EXERCISE MATERIALS:

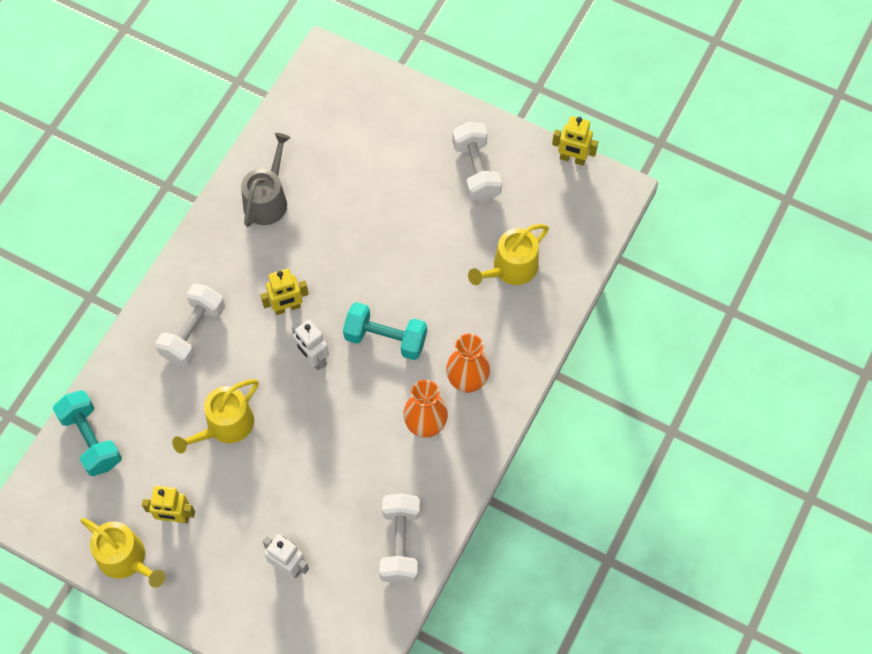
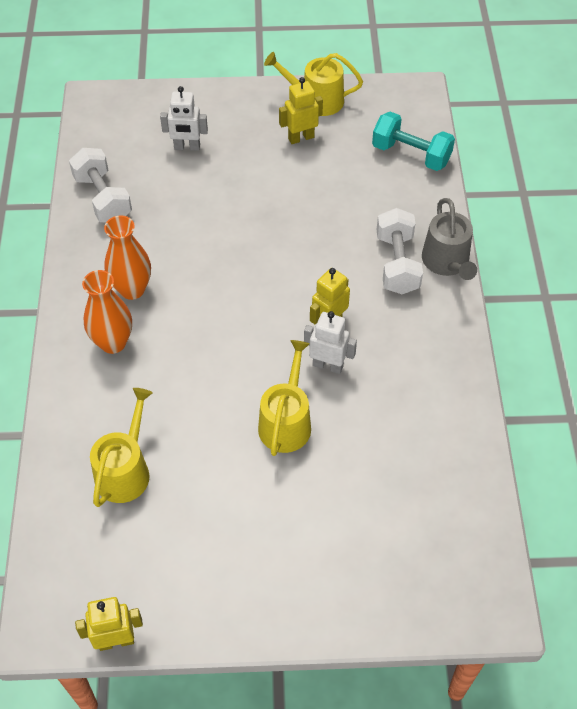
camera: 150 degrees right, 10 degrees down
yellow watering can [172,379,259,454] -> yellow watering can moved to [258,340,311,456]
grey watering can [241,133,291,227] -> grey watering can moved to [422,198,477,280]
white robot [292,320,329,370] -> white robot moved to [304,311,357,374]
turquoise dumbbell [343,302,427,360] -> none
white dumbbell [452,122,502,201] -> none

ASSIGNMENT: Reproduce, with no other lines, the one containing "white robot [292,320,329,370]" and all lines after it through the end of the data above.

SOLUTION TO THIS EXERCISE:
white robot [292,320,329,370] -> white robot moved to [304,311,357,374]
turquoise dumbbell [343,302,427,360] -> none
white dumbbell [452,122,502,201] -> none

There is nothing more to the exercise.